Data extract:
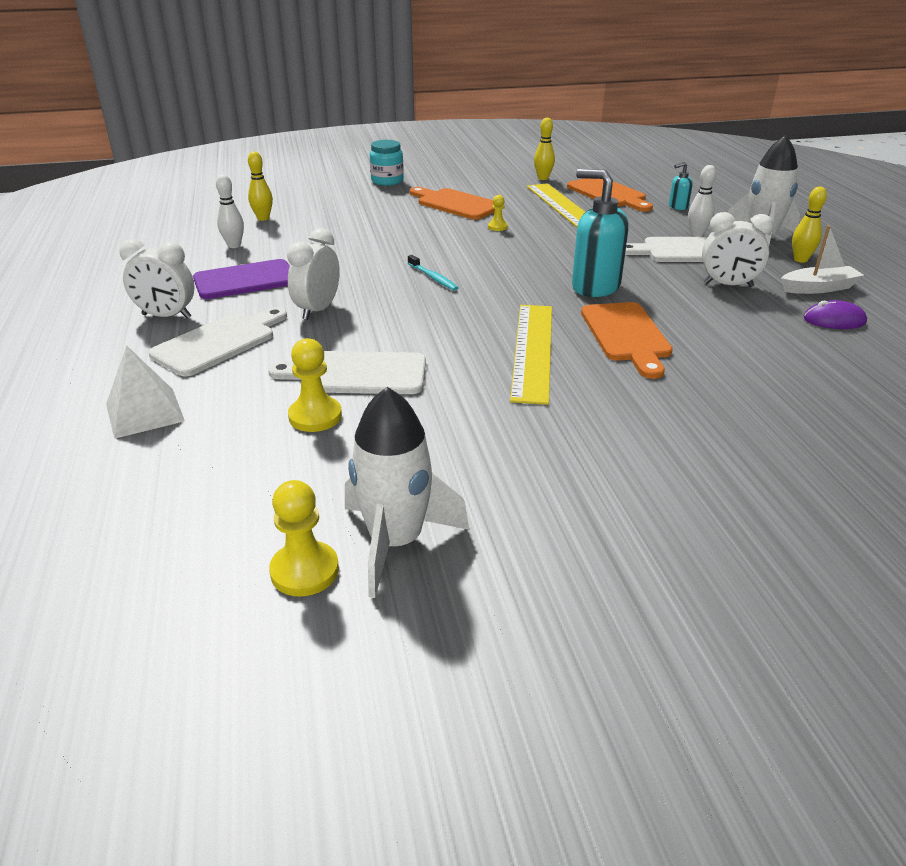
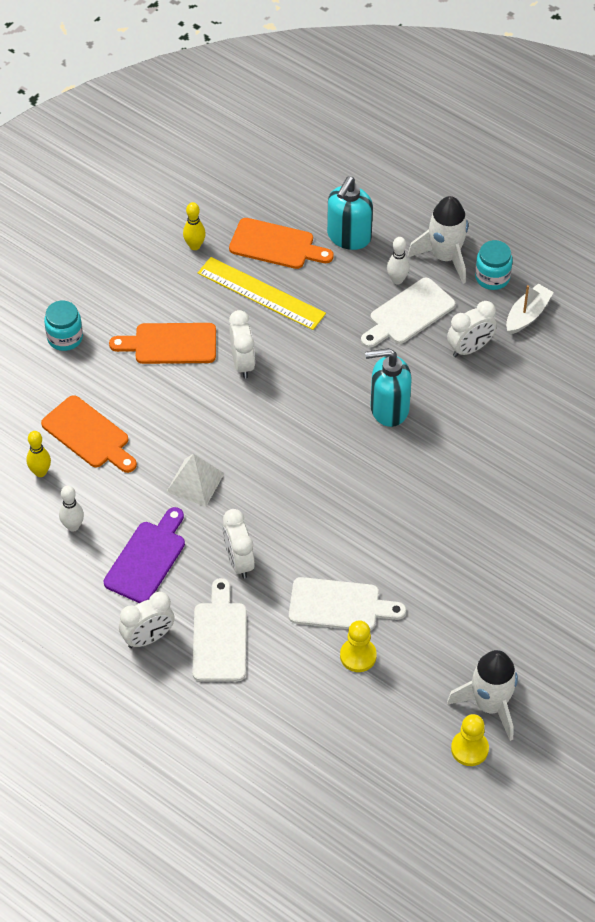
camera: 40 degrees left, 20 degrees up
(145, 412) = (262, 721): white pyramid -> white pyramid (195, 482)
(358, 374) = (339, 605): white cutting board -> white cutting board turned 135 degrees counterclockwise
(433, 278) = (271, 470): turquoise toothbrush -> none
(497, 227) = (242, 363): yellow pawn -> white clock
(533, 350) = (415, 511): yellow ruler -> none
(626, 335) = (454, 456): orange cutting board -> orange cutting board (88, 435)
(678, 207) = (349, 237): turquoise soap dispenser -> turquoise soap dispenser, size x2.09
(800, 260) = (492, 277): yellow bowling pin -> turquoise jar
(834, 320) = (559, 354): purple mouse -> none

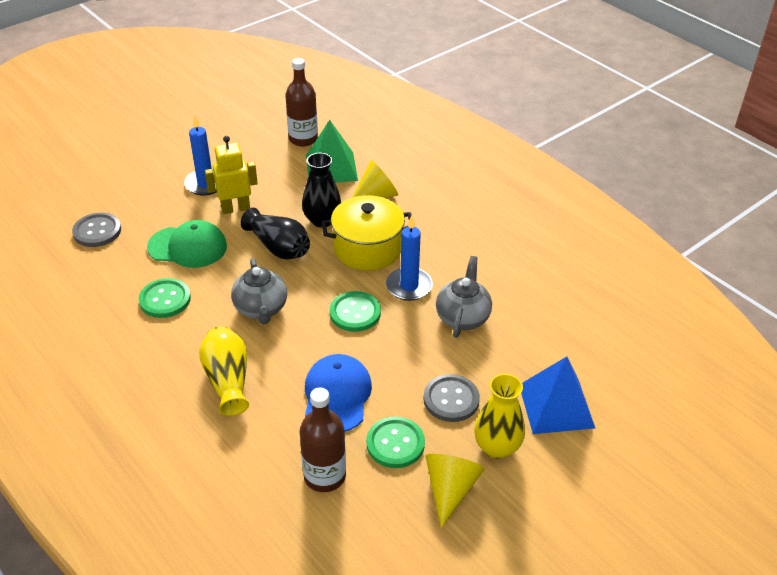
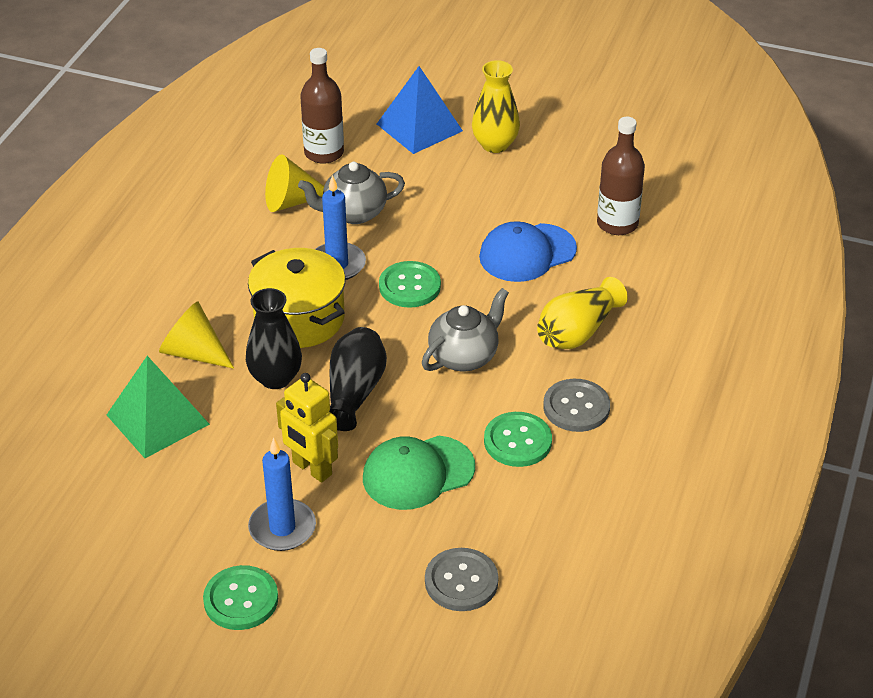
camera: 120 degrees left, 0 degrees up
(188, 247) = (418, 473): green cap -> green cap turned 90 degrees counterclockwise
(303, 139) = (105, 480): brown bottle -> brown bottle (324, 153)
(395, 443) = (546, 198): green button -> green button (241, 599)
(450, 489) = (561, 154): yellow cone -> yellow cone (291, 201)
(451, 399) = (466, 185): grey button -> grey button (576, 407)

Work required: Set down exactly the lines of the data above, beginning with the line that has "(533, 350) = (415, 511): yellow ruler -> none" and ending with the line that has "(800, 260) = (492, 277): yellow", and no others.

Output of the task:
(533, 350) = (415, 511): yellow ruler -> none
(626, 335) = (454, 456): orange cutting board -> orange cutting board (88, 435)
(678, 207) = (349, 237): turquoise soap dispenser -> turquoise soap dispenser, size x2.09
(800, 260) = (492, 277): yellow bowling pin -> turquoise jar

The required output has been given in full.